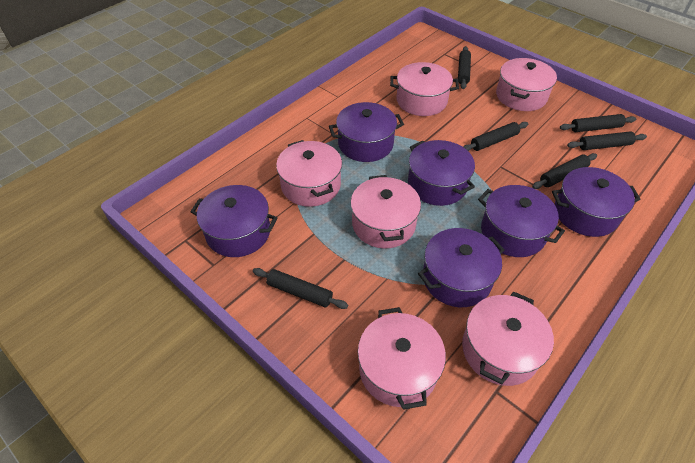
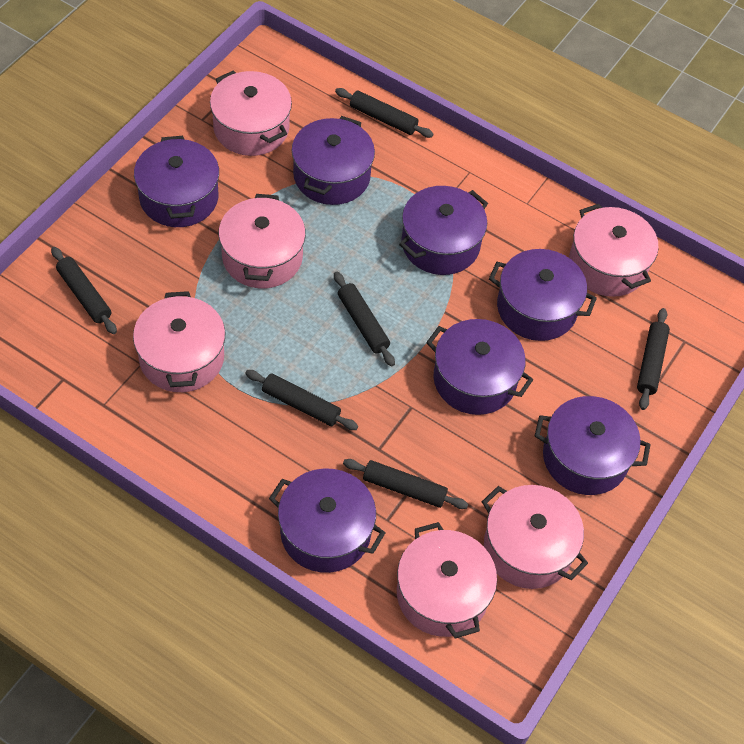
purple pot: [190,185,277,257] [329,102,404,162] [408,140,475,206] [418,228,505,307] [478,185,565,257] [552,167,641,237] = 6 -> [134,136,219,227] [269,468,385,573] [292,116,375,205] [399,186,488,275] [426,319,533,415] [489,249,597,341] [535,396,651,495] = 7

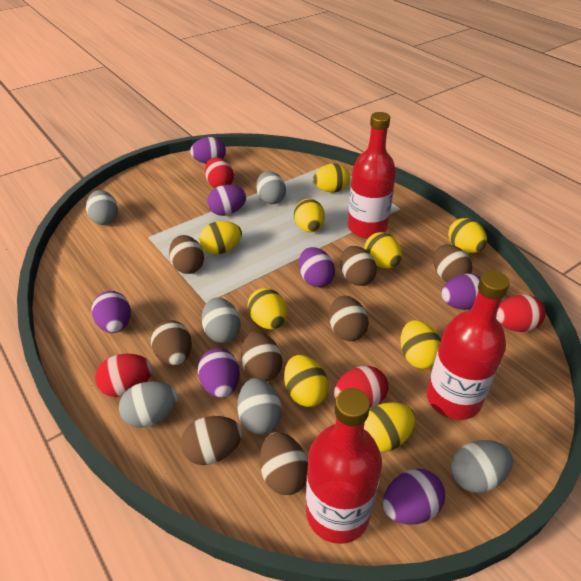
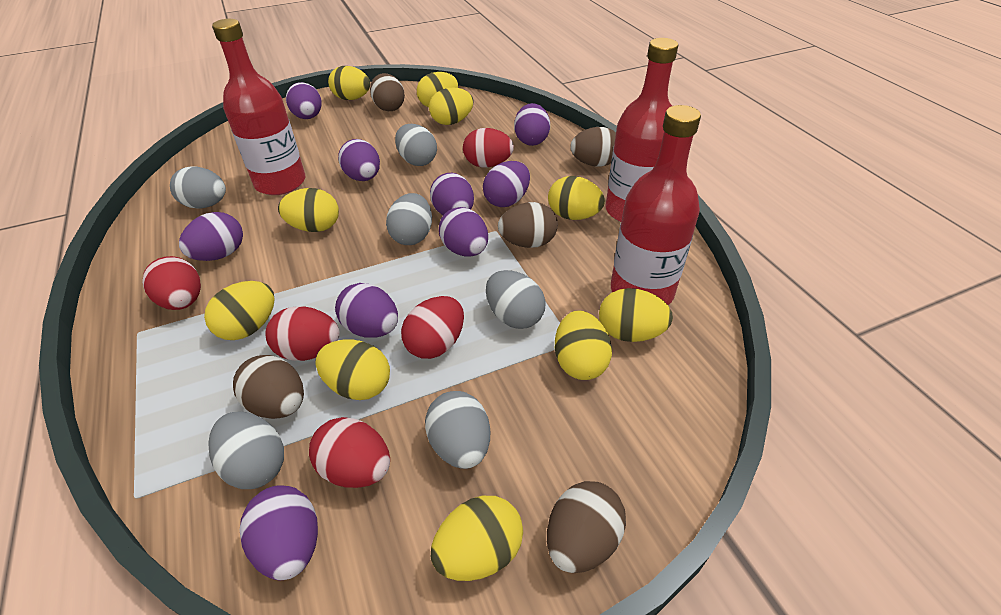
brown egg: [151,320,192,366] [169,235,204,274] [181,416,242,465] [241,332,282,381] [260,432,308,495] [329,295,369,341] [340,246,377,286] [433,244,472,282] = 8 -> [233,355,304,419] [370,73,405,111] [498,202,558,248] [547,481,626,573] [570,127,616,167] = 5
purple egg: [91,291,131,333] [190,137,226,164] [198,348,240,398] [207,185,247,216] [299,247,335,287] [383,469,445,525] [442,274,481,310] = 7 -> [179,212,243,261] [240,485,318,581] [286,82,322,119] [335,283,398,338] [338,139,380,181] [430,173,474,215] [439,207,488,257] [483,161,530,207] [514,103,550,146] = 9
red egg: [95,354,152,397] [205,157,234,188] [334,366,388,408] [496,294,546,332] = 4 -> [142,256,201,310] [266,306,340,361] [309,417,390,488] [401,296,464,359] [463,128,514,168] = 5
yellow egg: [199,221,242,255] [247,288,287,330] [284,355,329,407] [294,199,325,232] [313,164,350,193] [364,402,415,452] [365,232,402,268] [400,320,441,369] [448,218,487,253] = 9 -> [204,281,275,340] [278,188,339,232] [315,339,390,400] [328,66,370,100] [417,72,458,108] [429,87,474,125] [431,496,523,581] [548,176,605,220] [555,311,612,380] [599,288,673,342] = 10

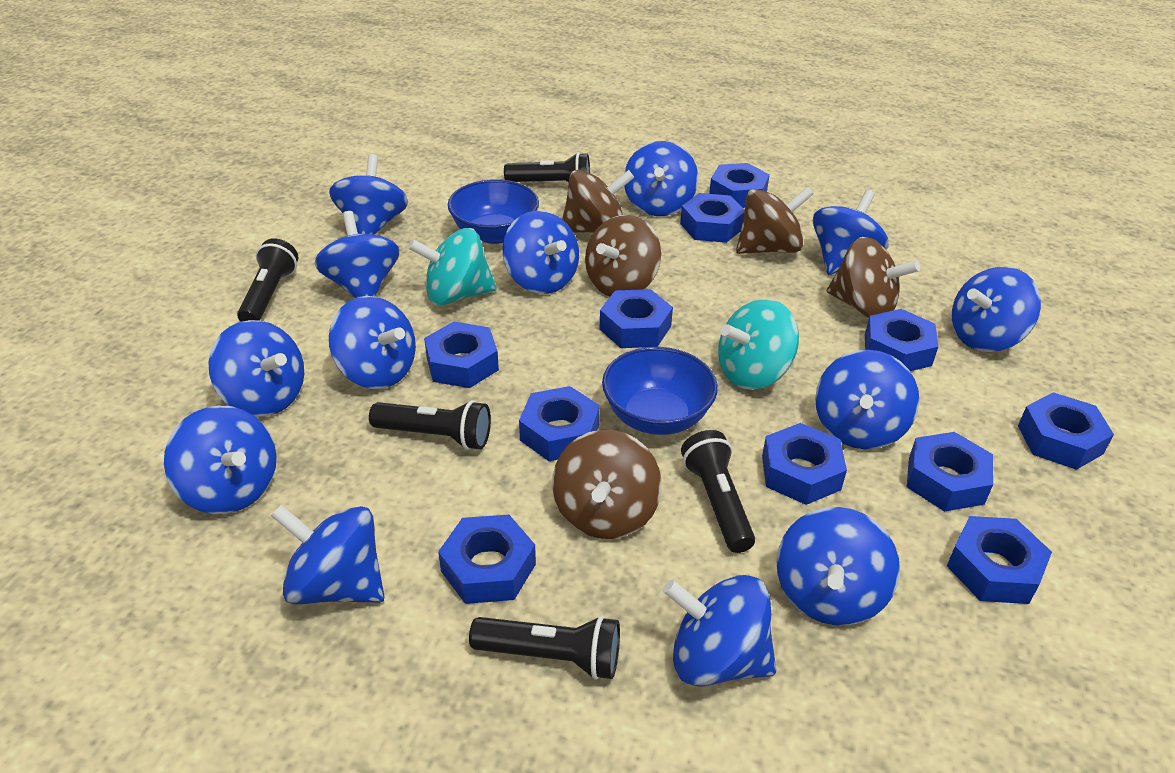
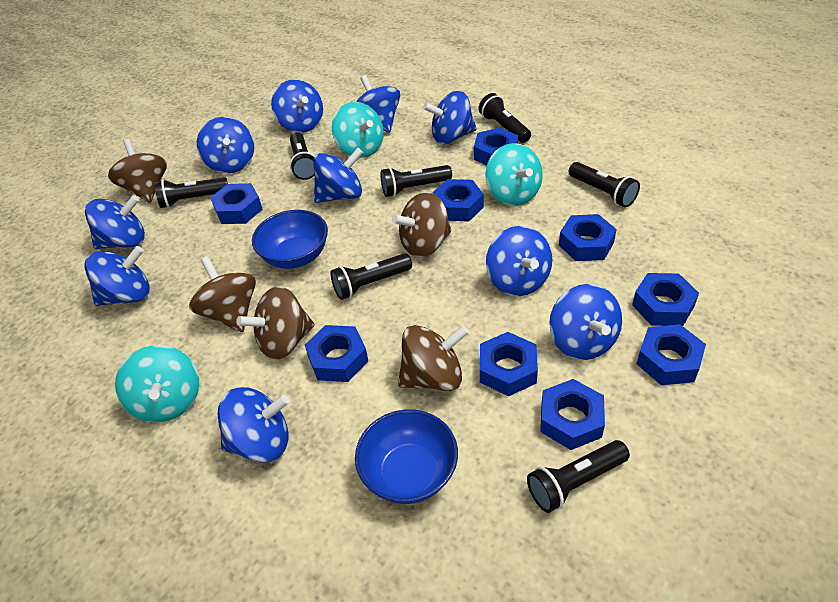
black flashlight: [237,238,299,322] [369,400,491,450] [469,616,620,680] [504,152,590,182] [681,430,755,553] = 5 -> [154,177,228,208] [290,132,315,180] [330,253,412,300] [380,165,452,197] [479,93,531,143] [527,440,630,513] [569,162,640,207] = 7
blue nut: [424,322,499,388] [438,515,536,604] [519,386,600,461] [599,289,673,348] [680,193,745,243] [709,163,770,208] [762,423,847,505] [865,309,938,371] [907,432,993,512] [947,516,1052,604] [1018,392,1114,470] = 11 -> [210,183,263,224] [305,325,368,382] [432,179,484,222] [474,128,518,165] [480,332,538,396] [540,379,605,450] [559,214,617,261] [632,273,699,326] [637,324,706,385] = 9
blue spinning top: [164,405,277,514] [208,320,304,417] [271,504,385,604] [315,211,400,298] [329,154,408,235] [329,296,416,389] [503,211,579,294] [624,141,698,216] [663,575,776,687] [776,507,900,625] [813,190,889,275] [815,350,919,449] [952,267,1041,352] = 13 -> [85,195,145,249] [85,246,150,306] [197,117,254,173] [217,387,290,463] [271,80,323,133] [313,148,363,203] [356,75,400,133] [423,91,477,144] [486,226,552,296] [549,284,622,360] = 10
turquoise spinning top: [408,228,497,306] [718,299,799,390] = 2 -> [115,345,199,423] [332,102,384,158] [485,143,543,206] = 3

=======

__What is needed__:
From the listing above, restate verbatim the lines running from the one with "purple egg: [91,291,131,333]" through the one with "black flashlight: [237,238,299,322]", inclusive, but not the pictures.

__Written response__:
purple egg: [91,291,131,333] [190,137,226,164] [198,348,240,398] [207,185,247,216] [299,247,335,287] [383,469,445,525] [442,274,481,310] = 7 -> [179,212,243,261] [240,485,318,581] [286,82,322,119] [335,283,398,338] [338,139,380,181] [430,173,474,215] [439,207,488,257] [483,161,530,207] [514,103,550,146] = 9
red egg: [95,354,152,397] [205,157,234,188] [334,366,388,408] [496,294,546,332] = 4 -> [142,256,201,310] [266,306,340,361] [309,417,390,488] [401,296,464,359] [463,128,514,168] = 5
yellow egg: [199,221,242,255] [247,288,287,330] [284,355,329,407] [294,199,325,232] [313,164,350,193] [364,402,415,452] [365,232,402,268] [400,320,441,369] [448,218,487,253] = 9 -> [204,281,275,340] [278,188,339,232] [315,339,390,400] [328,66,370,100] [417,72,458,108] [429,87,474,125] [431,496,523,581] [548,176,605,220] [555,311,612,380] [599,288,673,342] = 10

black flashlight: [237,238,299,322] [369,400,491,450] [469,616,620,680] [504,152,590,182] [681,430,755,553] = 5 -> [154,177,228,208] [290,132,315,180] [330,253,412,300] [380,165,452,197] [479,93,531,143] [527,440,630,513] [569,162,640,207] = 7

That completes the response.